Dataset records:
· · · ·

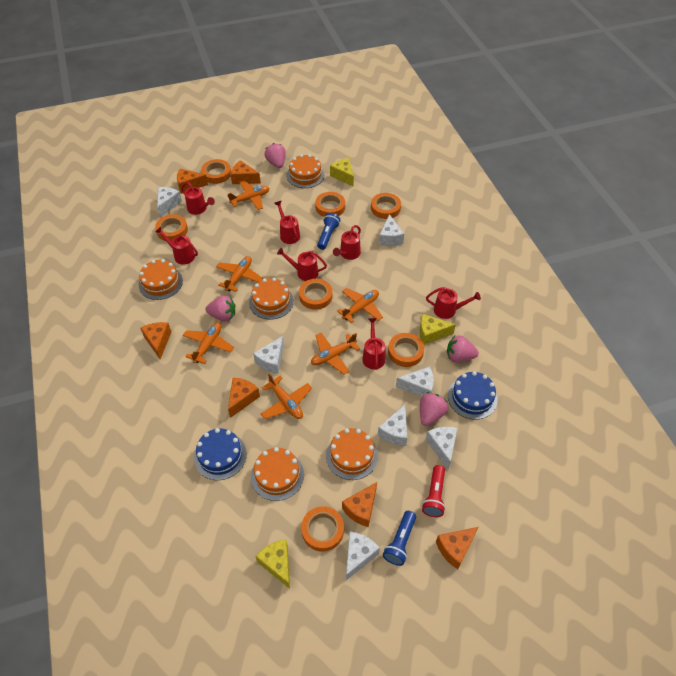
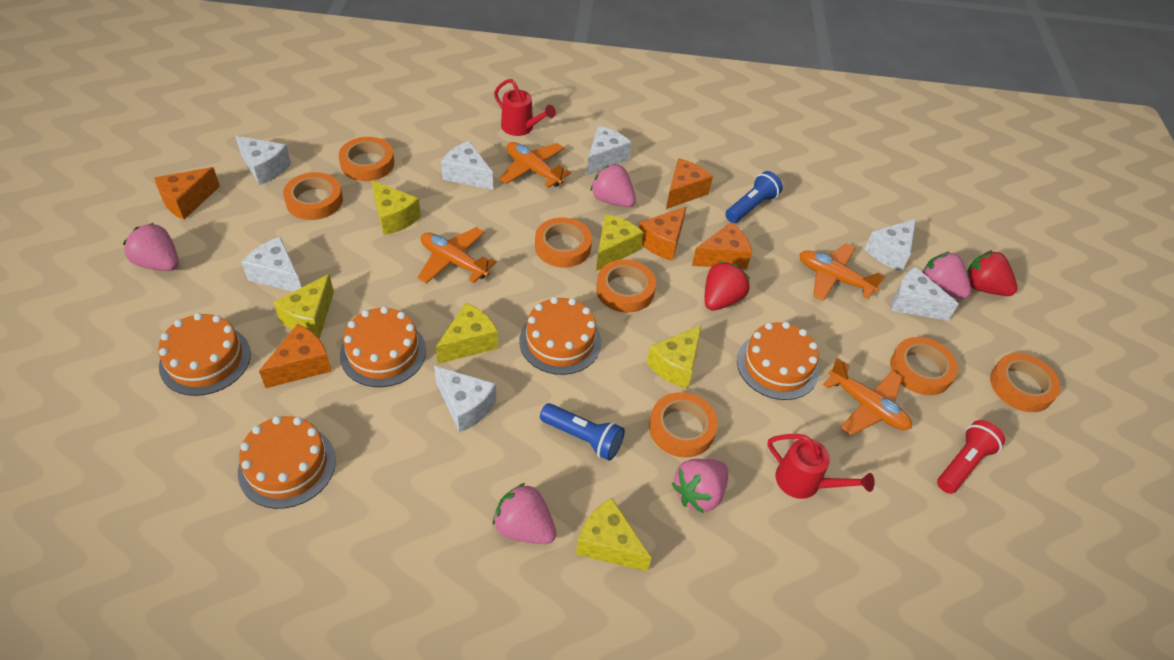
blue cake: 2 -> 0
orange cheese: 6 -> 5
orange plane: 6 -> 4
pink strawberry: 4 -> 5
red strawberry: 0 -> 2
red watering can: 7 -> 2
yellow cheese: 3 -> 6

· · · ·

Your goal: Wherever the string "strawberry" appears in the entries above, list that line.

Response to the exercise:
pink strawberry: 4 -> 5
red strawberry: 0 -> 2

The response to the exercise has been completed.